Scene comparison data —
_ _ _

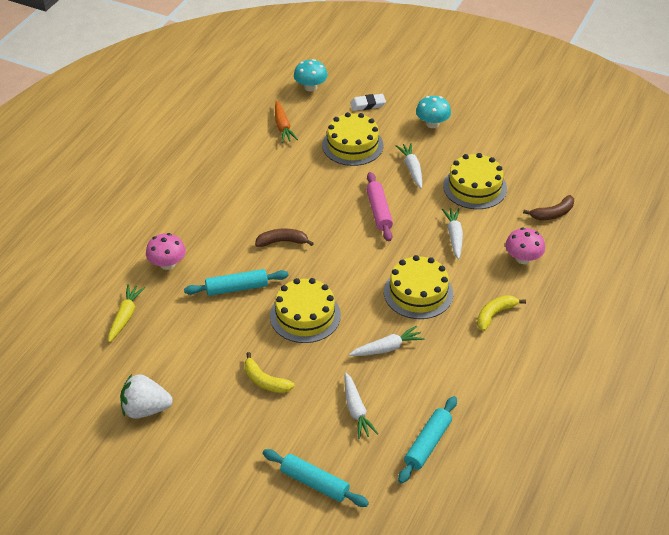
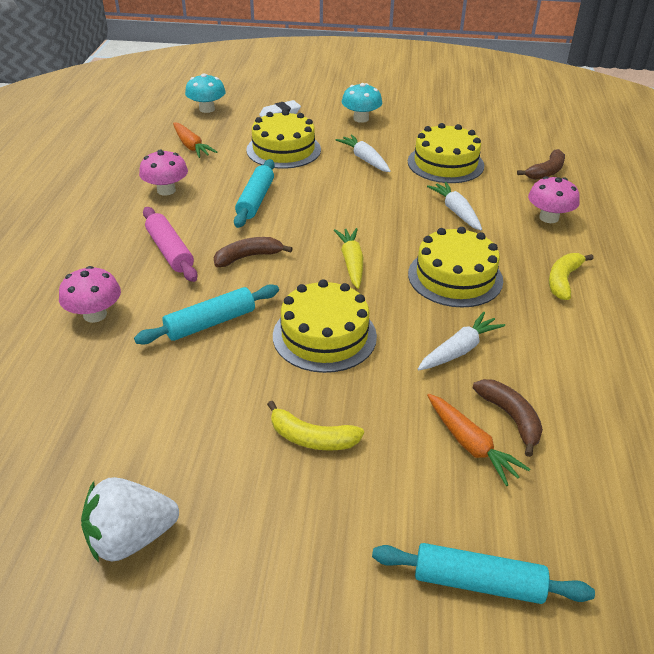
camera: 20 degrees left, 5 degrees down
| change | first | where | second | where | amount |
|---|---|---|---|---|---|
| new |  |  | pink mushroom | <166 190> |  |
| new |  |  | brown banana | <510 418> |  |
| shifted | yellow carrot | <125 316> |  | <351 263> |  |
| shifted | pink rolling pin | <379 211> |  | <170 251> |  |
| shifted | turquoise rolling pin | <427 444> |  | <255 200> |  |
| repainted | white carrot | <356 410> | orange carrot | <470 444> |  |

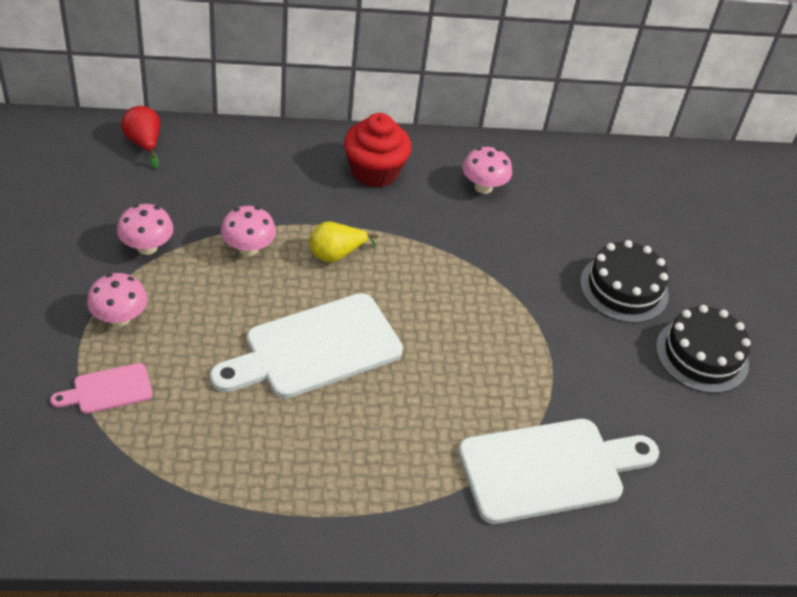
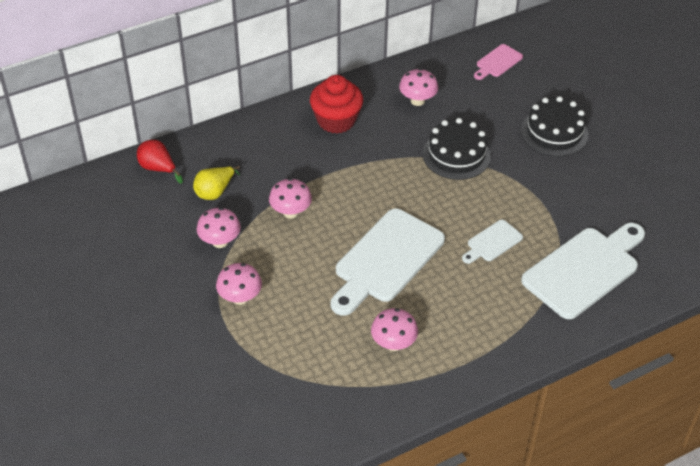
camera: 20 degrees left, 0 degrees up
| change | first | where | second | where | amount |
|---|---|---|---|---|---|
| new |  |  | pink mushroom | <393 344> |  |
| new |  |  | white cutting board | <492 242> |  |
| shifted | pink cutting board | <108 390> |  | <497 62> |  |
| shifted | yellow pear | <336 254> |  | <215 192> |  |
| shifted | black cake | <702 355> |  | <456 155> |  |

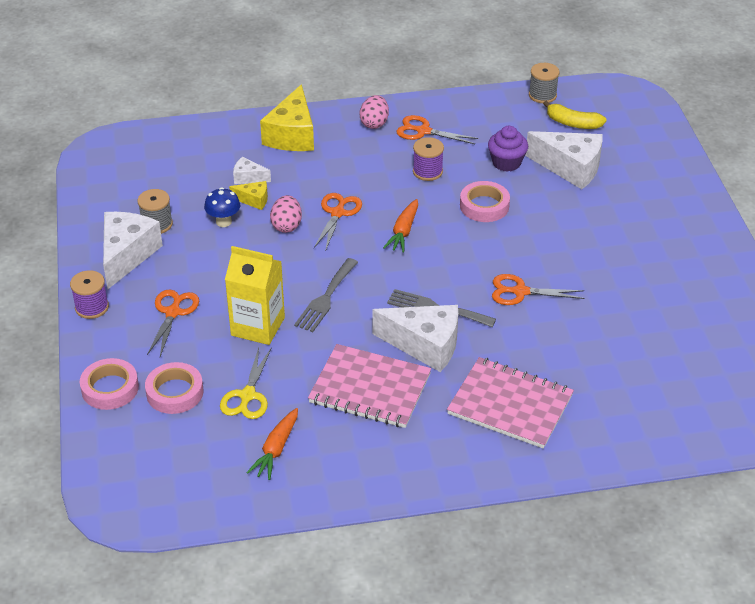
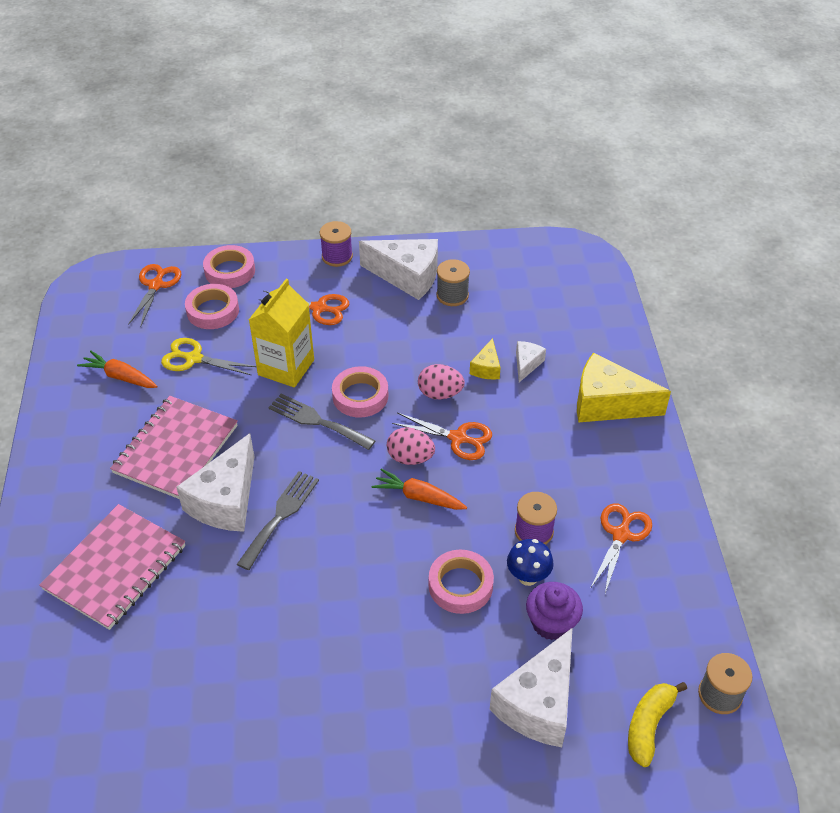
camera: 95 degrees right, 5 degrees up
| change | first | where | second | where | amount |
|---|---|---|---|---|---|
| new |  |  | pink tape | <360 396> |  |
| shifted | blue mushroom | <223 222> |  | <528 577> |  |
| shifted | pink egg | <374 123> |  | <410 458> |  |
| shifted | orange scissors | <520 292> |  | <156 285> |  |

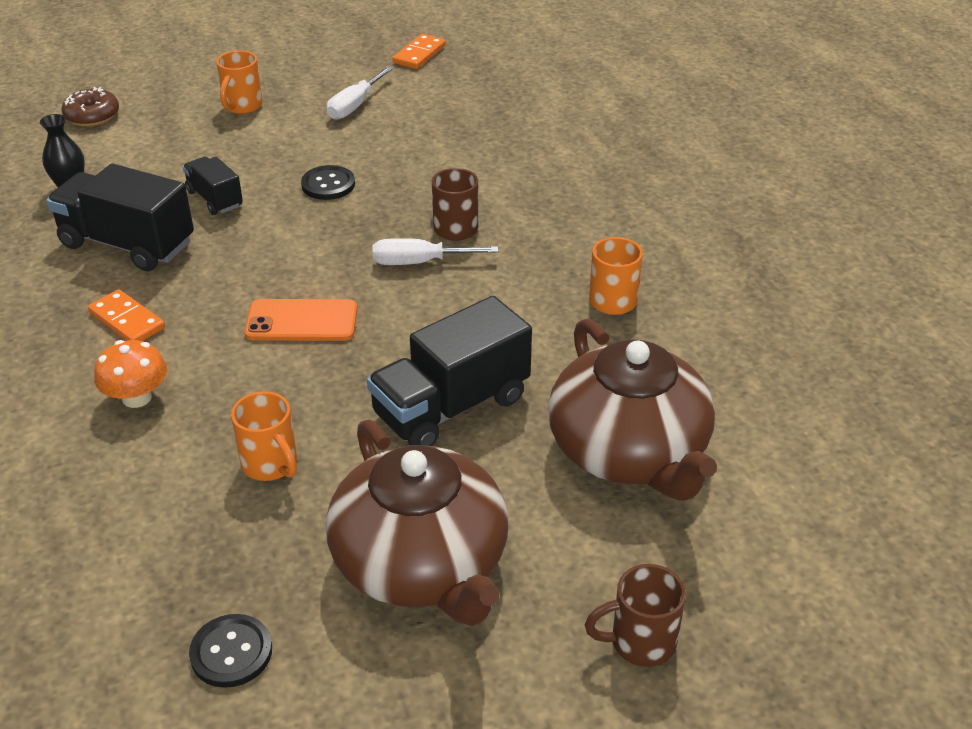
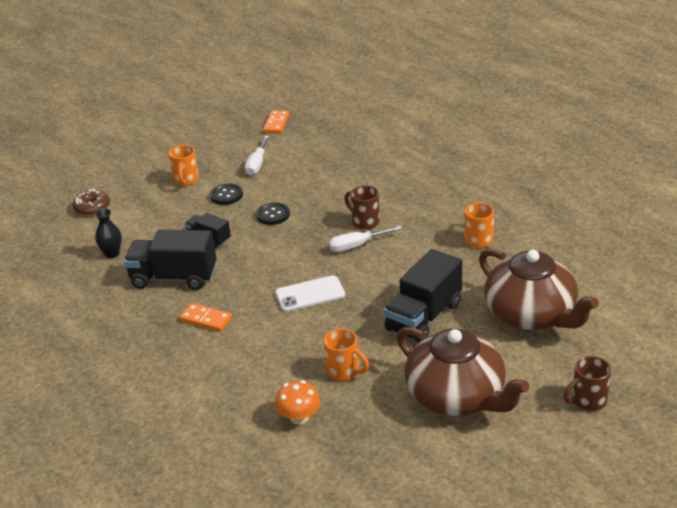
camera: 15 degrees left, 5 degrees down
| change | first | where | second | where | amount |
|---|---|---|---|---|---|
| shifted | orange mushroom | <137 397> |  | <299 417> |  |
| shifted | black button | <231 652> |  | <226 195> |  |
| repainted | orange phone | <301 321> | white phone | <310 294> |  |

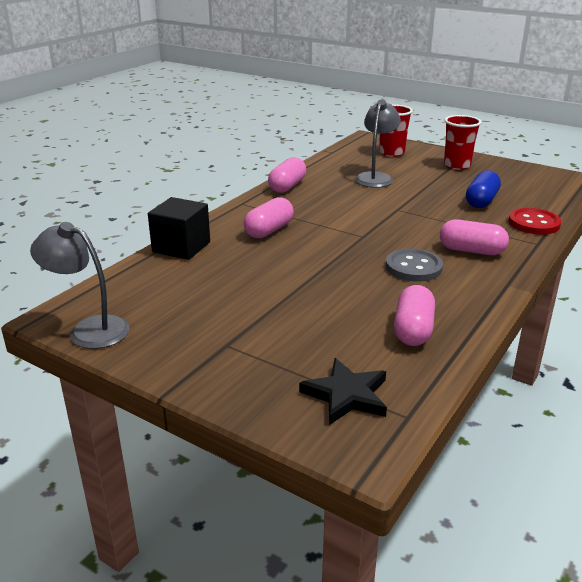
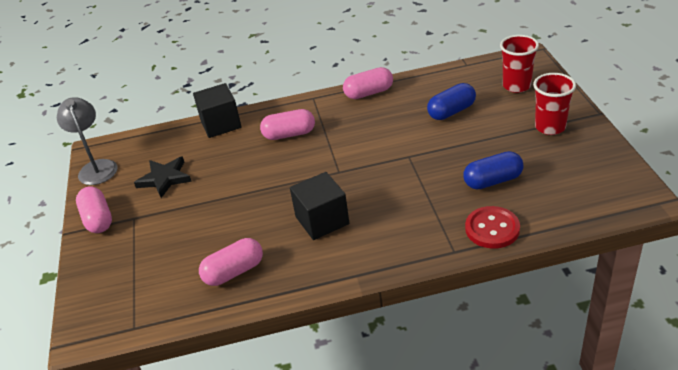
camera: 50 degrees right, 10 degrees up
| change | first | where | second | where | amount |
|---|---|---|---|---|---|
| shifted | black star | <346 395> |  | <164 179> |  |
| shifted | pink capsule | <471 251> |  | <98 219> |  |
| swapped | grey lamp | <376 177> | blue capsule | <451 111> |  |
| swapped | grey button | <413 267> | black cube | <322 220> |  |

_ _ _

Task prompt —
Print all records verbatim, excluding pictures.

Response —
camera: 20 degrees left, 5 degrees down
| change | first | where | second | where | amount |
|---|---|---|---|---|---|
| new |  |  | pink mushroom | <166 190> |  |
| new |  |  | brown banana | <510 418> |  |
| shifted | yellow carrot | <125 316> |  | <351 263> |  |
| shifted | pink rolling pin | <379 211> |  | <170 251> |  |
| shifted | turquoise rolling pin | <427 444> |  | <255 200> |  |
| repainted | white carrot | <356 410> | orange carrot | <470 444> |  |

camera: 20 degrees left, 0 degrees up
| change | first | where | second | where | amount |
|---|---|---|---|---|---|
| new |  |  | pink mushroom | <393 344> |  |
| new |  |  | white cutting board | <492 242> |  |
| shifted | pink cutting board | <108 390> |  | <497 62> |  |
| shifted | yellow pear | <336 254> |  | <215 192> |  |
| shifted | black cake | <702 355> |  | <456 155> |  |

camera: 95 degrees right, 5 degrees up
| change | first | where | second | where | amount |
|---|---|---|---|---|---|
| new |  |  | pink tape | <360 396> |  |
| shifted | blue mushroom | <223 222> |  | <528 577> |  |
| shifted | pink egg | <374 123> |  | <410 458> |  |
| shifted | orange scissors | <520 292> |  | <156 285> |  |

camera: 15 degrees left, 5 degrees down
| change | first | where | second | where | amount |
|---|---|---|---|---|---|
| shifted | orange mushroom | <137 397> |  | <299 417> |  |
| shifted | black button | <231 652> |  | <226 195> |  |
| repainted | orange phone | <301 321> | white phone | <310 294> |  |

camera: 50 degrees right, 10 degrees up
| change | first | where | second | where | amount |
|---|---|---|---|---|---|
| shifted | black star | <346 395> |  | <164 179> |  |
| shifted | pink capsule | <471 251> |  | <98 219> |  |
| swapped | grey lamp | <376 177> | blue capsule | <451 111> |  |
| swapped | grey button | <413 267> | black cube | <322 220> |  |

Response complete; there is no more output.